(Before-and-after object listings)
%%
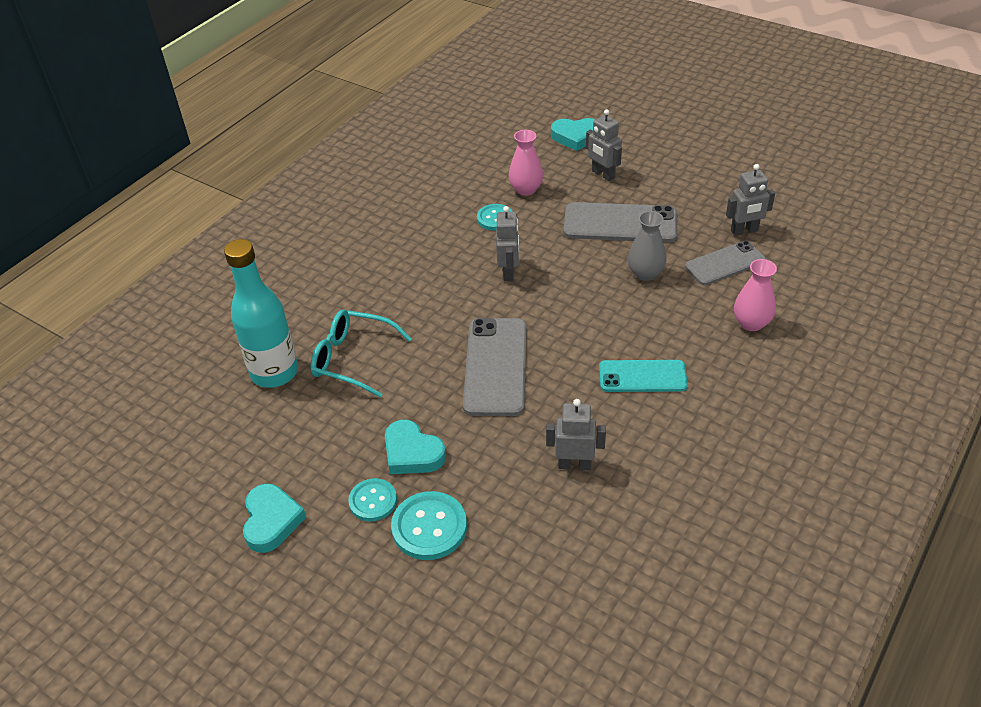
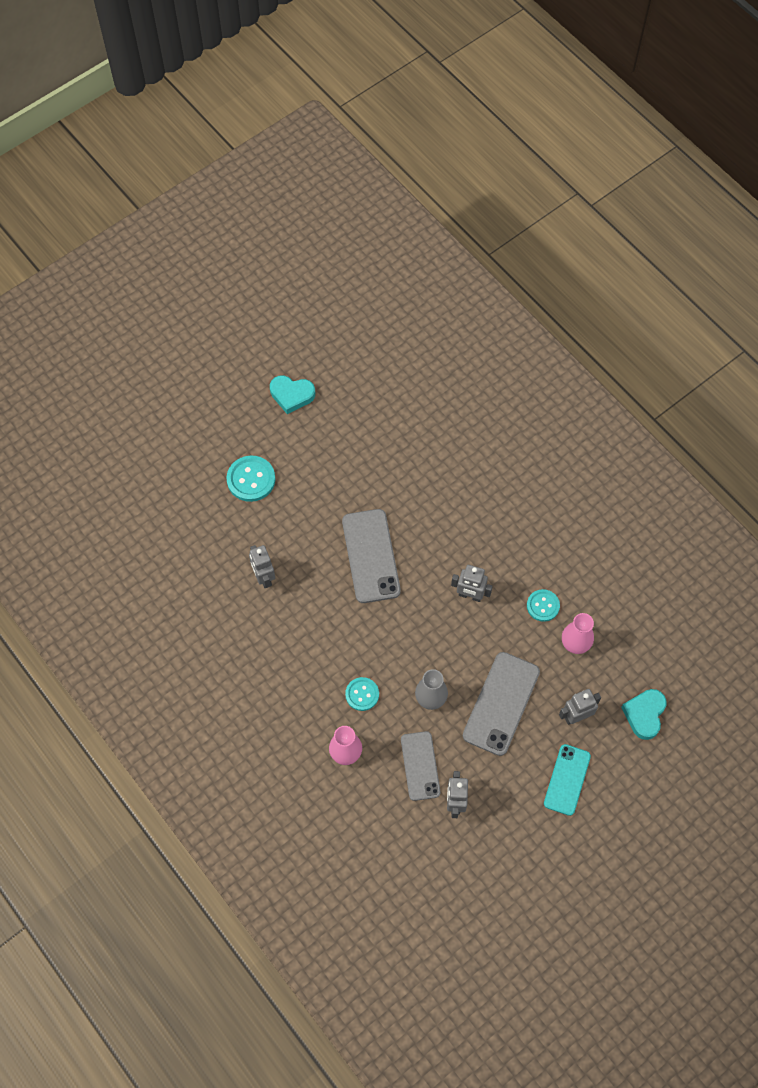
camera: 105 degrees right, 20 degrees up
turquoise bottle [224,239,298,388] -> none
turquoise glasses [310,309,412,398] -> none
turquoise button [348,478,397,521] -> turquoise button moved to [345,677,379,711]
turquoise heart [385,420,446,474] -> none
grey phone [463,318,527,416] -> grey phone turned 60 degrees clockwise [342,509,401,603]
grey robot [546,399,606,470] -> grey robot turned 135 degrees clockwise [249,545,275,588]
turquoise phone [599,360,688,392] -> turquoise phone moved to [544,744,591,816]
%%
%%
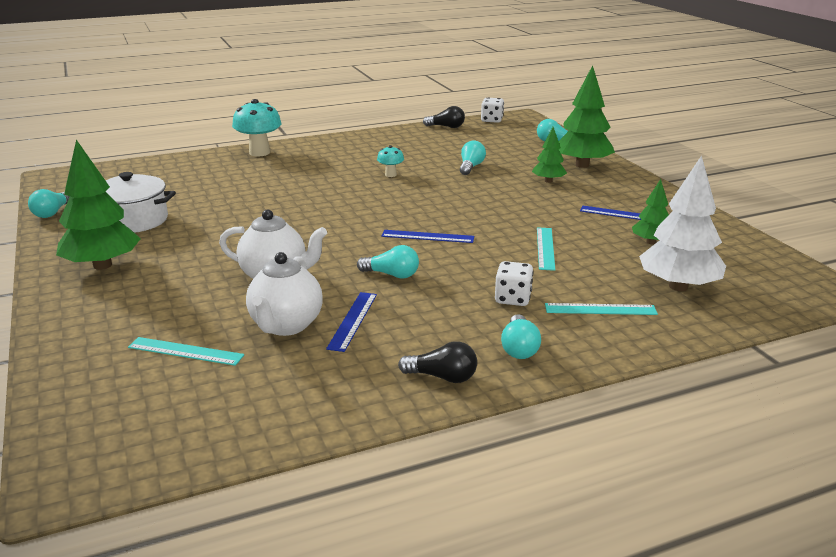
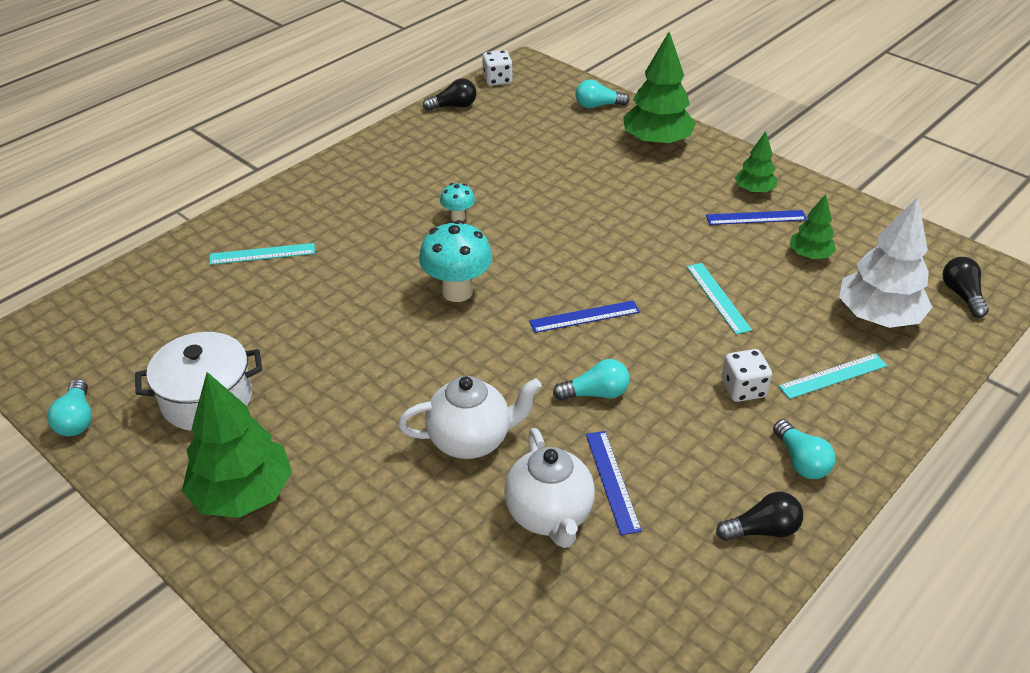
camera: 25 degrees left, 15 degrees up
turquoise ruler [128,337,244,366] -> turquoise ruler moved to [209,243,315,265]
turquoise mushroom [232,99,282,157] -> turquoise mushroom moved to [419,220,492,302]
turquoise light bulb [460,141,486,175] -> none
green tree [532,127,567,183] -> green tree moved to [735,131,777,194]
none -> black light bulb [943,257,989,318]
%%
To do -
Reproduce, character for character, only the lines of the preceding data that start at the line with "camera: 105 degrees right, 20 degrees up" and end at the line with "turquoise phone [599,360,688,392]", both included.

Task response -
camera: 105 degrees right, 20 degrees up
turquoise bottle [224,239,298,388] -> none
turquoise glasses [310,309,412,398] -> none
turquoise button [348,478,397,521] -> turquoise button moved to [345,677,379,711]
turquoise heart [385,420,446,474] -> none
grey phone [463,318,527,416] -> grey phone turned 60 degrees clockwise [342,509,401,603]
grey robot [546,399,606,470] -> grey robot turned 135 degrees clockwise [249,545,275,588]
turquoise phone [599,360,688,392] -> turquoise phone moved to [544,744,591,816]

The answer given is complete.